Saved data entries

>> begin

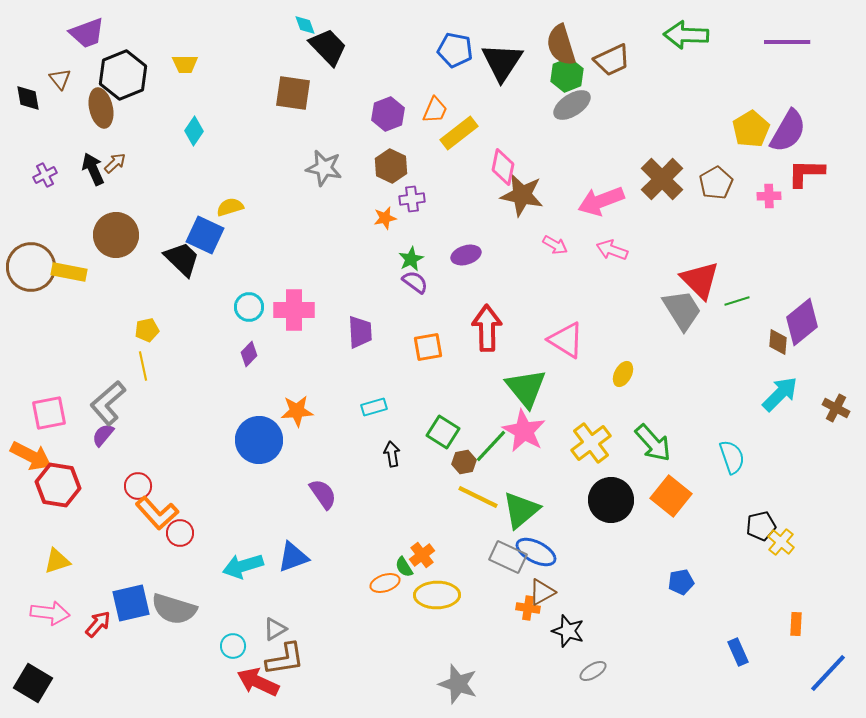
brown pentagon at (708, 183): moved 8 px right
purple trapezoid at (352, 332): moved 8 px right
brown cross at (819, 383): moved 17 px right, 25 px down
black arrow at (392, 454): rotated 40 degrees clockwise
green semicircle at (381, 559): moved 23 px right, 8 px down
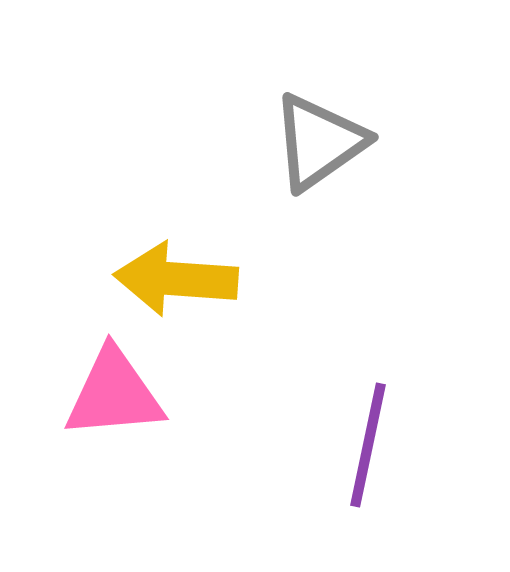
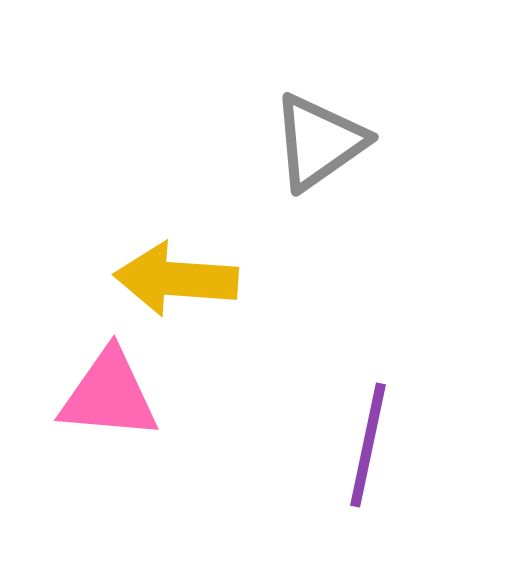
pink triangle: moved 5 px left, 1 px down; rotated 10 degrees clockwise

>> end

REQUIREMENT> Return every line of the listing above word for word, but leave out the pictures.

OUTPUT OF THE EXERCISE>
brown pentagon at (708, 183): moved 8 px right
purple trapezoid at (352, 332): moved 8 px right
brown cross at (819, 383): moved 17 px right, 25 px down
black arrow at (392, 454): rotated 40 degrees clockwise
green semicircle at (381, 559): moved 23 px right, 8 px down
pink triangle: moved 5 px left, 1 px down; rotated 10 degrees clockwise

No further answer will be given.